**Work to complete**:
For each line of the listing below that contains the string "capsule", copy the line.

**Data in this exercise**:

----------------

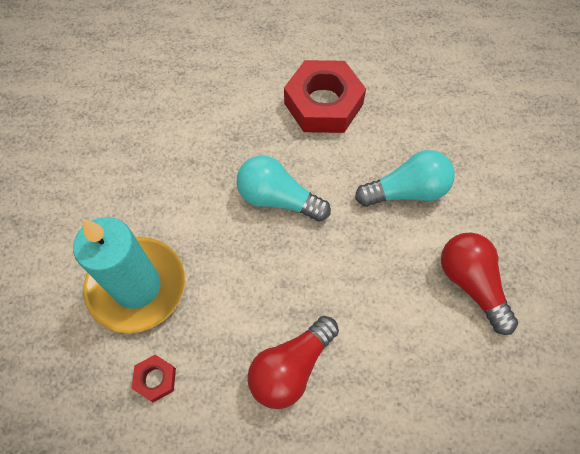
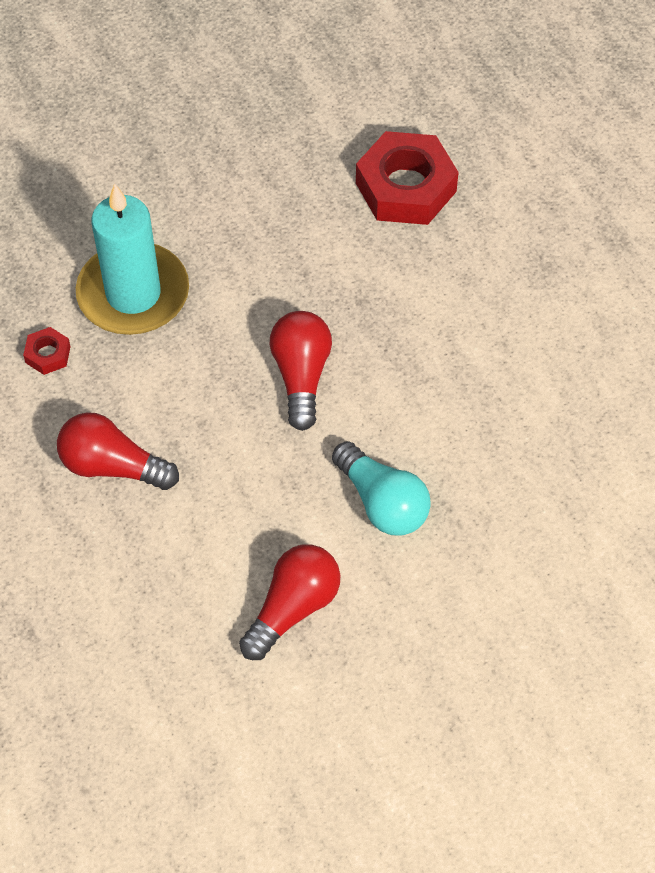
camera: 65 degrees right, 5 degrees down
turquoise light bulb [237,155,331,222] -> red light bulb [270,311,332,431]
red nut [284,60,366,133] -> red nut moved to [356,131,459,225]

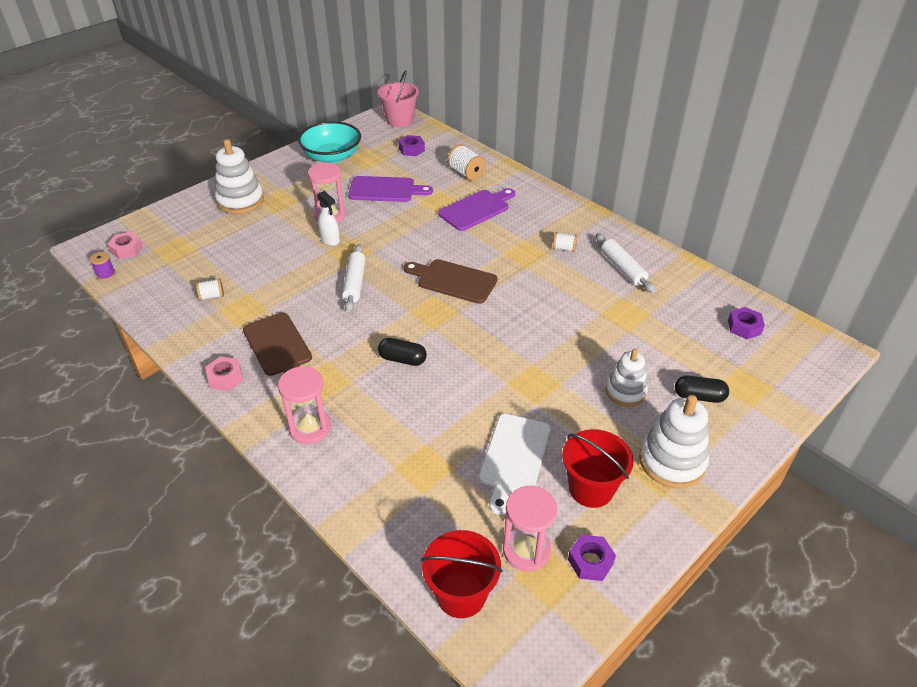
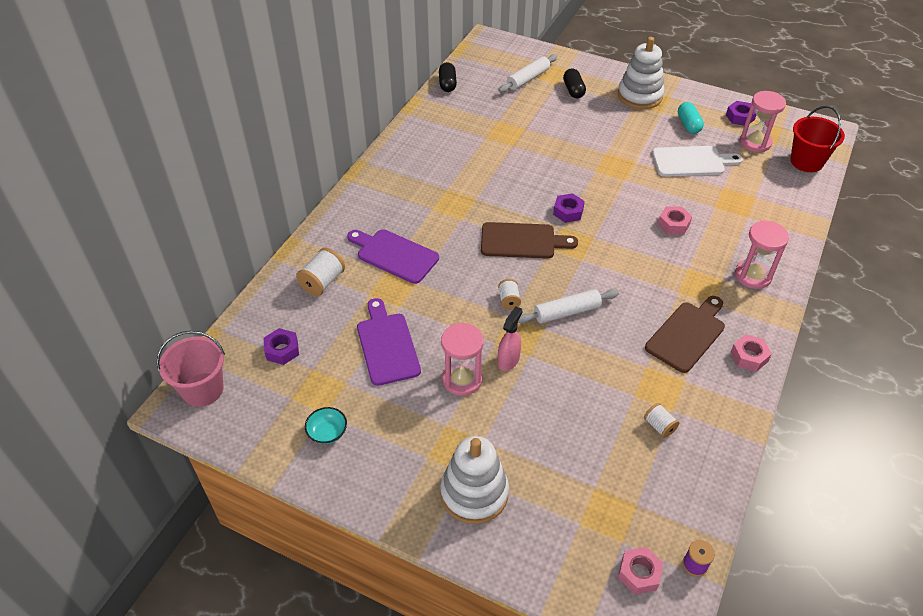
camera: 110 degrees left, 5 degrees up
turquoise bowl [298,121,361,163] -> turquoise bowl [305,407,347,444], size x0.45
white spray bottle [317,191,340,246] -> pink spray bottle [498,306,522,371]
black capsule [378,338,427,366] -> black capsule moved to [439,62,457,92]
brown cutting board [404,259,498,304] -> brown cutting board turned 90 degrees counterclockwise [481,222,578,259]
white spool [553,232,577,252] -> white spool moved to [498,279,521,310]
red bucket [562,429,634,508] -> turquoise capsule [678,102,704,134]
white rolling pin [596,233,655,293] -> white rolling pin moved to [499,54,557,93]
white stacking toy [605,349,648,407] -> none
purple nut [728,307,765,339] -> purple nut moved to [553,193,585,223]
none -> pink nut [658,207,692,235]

----------------

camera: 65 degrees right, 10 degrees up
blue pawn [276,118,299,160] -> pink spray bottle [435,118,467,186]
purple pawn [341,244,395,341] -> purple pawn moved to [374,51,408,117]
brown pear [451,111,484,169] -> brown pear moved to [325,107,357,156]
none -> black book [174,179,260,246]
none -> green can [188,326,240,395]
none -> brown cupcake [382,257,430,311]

----------------

**Answer to this task**:
black capsule [378,338,427,366] -> black capsule moved to [439,62,457,92]
red bucket [562,429,634,508] -> turquoise capsule [678,102,704,134]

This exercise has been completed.